▸ SET PROBLEM: Copy the data below exactly, starting with its first line and ending with the line that contains "41: none -> 5:15", including both of those lines.
== ROWS ==
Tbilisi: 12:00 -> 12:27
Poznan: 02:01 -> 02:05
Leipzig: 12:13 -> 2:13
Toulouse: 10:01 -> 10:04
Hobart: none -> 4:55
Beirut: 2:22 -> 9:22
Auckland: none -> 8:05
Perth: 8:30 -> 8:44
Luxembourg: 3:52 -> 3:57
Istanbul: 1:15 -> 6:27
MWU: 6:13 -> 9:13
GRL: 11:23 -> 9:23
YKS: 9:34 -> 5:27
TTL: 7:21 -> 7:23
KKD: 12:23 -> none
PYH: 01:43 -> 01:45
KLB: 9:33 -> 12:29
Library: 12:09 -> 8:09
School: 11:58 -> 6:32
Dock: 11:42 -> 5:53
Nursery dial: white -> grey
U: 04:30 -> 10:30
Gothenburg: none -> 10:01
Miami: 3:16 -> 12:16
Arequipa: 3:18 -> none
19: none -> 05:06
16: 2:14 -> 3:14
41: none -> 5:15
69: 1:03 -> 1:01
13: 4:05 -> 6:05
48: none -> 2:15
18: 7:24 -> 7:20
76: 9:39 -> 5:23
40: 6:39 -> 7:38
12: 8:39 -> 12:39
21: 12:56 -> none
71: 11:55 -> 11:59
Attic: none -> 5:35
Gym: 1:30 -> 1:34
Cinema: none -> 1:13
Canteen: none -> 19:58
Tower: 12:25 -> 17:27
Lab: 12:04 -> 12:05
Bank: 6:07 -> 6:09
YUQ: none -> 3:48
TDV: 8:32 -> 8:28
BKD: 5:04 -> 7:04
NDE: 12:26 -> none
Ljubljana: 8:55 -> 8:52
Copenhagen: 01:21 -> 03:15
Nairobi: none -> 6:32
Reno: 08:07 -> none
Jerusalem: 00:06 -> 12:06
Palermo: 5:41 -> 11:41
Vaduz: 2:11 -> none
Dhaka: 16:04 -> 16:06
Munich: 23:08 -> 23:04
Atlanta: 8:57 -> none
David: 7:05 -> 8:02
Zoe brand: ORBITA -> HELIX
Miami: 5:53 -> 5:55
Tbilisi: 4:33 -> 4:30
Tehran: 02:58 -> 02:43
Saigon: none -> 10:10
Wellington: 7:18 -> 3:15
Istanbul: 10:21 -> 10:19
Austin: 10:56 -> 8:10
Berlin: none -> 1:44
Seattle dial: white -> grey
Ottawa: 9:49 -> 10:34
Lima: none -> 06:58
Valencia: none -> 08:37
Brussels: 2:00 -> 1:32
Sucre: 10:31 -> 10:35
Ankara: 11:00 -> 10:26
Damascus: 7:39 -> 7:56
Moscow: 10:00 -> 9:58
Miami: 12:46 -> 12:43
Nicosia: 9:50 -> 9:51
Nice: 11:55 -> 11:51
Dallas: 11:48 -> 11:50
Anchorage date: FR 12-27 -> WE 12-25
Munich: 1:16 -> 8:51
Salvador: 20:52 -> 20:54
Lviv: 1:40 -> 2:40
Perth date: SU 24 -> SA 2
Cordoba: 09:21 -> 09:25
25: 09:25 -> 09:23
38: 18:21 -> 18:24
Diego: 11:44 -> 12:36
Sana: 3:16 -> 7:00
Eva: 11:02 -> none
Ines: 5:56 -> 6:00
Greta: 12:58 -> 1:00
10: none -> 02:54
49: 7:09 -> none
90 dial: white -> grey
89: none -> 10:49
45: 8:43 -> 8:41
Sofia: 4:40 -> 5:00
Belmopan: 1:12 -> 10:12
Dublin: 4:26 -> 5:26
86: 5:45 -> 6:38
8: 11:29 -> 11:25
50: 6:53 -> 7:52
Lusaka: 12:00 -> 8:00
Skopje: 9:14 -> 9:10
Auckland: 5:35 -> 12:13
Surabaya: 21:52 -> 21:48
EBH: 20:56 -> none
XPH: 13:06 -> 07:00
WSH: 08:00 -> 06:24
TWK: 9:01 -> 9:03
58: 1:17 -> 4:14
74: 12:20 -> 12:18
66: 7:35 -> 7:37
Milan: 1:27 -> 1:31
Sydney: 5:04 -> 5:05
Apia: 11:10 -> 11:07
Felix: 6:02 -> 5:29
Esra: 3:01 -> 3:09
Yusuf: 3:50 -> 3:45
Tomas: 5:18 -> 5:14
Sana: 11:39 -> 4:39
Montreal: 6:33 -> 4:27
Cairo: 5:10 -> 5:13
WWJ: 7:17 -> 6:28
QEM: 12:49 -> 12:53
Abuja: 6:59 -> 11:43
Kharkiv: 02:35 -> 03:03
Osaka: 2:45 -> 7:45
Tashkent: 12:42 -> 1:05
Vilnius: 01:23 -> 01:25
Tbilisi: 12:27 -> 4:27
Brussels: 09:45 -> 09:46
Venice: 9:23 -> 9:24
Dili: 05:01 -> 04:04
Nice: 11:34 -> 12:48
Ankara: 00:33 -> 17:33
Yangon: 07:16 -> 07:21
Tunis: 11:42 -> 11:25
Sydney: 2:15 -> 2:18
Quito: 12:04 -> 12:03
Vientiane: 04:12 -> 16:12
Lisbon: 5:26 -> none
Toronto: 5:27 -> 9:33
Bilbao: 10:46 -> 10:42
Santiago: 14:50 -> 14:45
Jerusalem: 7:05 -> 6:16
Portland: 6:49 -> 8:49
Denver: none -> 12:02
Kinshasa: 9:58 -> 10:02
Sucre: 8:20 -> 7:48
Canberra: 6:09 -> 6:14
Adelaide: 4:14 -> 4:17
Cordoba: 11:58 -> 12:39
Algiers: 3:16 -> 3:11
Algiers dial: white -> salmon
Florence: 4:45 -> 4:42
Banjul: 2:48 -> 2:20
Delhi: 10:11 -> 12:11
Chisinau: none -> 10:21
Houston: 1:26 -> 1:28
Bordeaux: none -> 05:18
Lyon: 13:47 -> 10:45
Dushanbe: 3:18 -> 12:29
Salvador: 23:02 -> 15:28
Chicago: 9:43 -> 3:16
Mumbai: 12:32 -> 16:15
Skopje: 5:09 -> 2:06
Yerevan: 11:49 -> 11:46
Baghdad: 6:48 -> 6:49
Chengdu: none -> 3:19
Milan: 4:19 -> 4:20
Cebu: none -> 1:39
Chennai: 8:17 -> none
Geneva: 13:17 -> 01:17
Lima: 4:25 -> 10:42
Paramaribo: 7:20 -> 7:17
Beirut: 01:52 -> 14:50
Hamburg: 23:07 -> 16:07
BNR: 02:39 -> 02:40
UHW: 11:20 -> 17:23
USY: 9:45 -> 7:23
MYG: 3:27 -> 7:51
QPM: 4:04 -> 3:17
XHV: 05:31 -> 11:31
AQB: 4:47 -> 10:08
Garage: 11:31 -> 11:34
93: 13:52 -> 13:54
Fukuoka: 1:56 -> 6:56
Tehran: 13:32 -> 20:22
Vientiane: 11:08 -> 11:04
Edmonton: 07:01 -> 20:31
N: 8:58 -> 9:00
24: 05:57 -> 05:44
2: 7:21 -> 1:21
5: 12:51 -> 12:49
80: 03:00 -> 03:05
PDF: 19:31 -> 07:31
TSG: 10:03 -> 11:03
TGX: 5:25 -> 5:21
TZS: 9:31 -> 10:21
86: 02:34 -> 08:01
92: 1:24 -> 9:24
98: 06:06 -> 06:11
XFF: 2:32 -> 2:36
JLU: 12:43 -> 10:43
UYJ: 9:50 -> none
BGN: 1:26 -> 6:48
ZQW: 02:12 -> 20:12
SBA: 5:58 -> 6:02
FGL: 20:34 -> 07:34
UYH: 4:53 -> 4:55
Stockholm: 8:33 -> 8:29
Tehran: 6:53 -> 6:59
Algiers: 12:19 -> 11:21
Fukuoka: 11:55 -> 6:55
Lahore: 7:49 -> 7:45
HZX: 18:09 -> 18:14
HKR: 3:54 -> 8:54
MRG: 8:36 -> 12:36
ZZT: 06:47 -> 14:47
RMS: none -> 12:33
===
▸ REPLY TO THE TASK:
Tbilisi: 12:00 -> 12:27
Poznan: 02:01 -> 02:05
Leipzig: 12:13 -> 2:13
Toulouse: 10:01 -> 10:04
Hobart: none -> 4:55
Beirut: 2:22 -> 9:22
Auckland: none -> 8:05
Perth: 8:30 -> 8:44
Luxembourg: 3:52 -> 3:57
Istanbul: 1:15 -> 6:27
MWU: 6:13 -> 9:13
GRL: 11:23 -> 9:23
YKS: 9:34 -> 5:27
TTL: 7:21 -> 7:23
KKD: 12:23 -> none
PYH: 01:43 -> 01:45
KLB: 9:33 -> 12:29
Library: 12:09 -> 8:09
School: 11:58 -> 6:32
Dock: 11:42 -> 5:53
Nursery dial: white -> grey
U: 04:30 -> 10:30
Gothenburg: none -> 10:01
Miami: 3:16 -> 12:16
Arequipa: 3:18 -> none
19: none -> 05:06
16: 2:14 -> 3:14
41: none -> 5:15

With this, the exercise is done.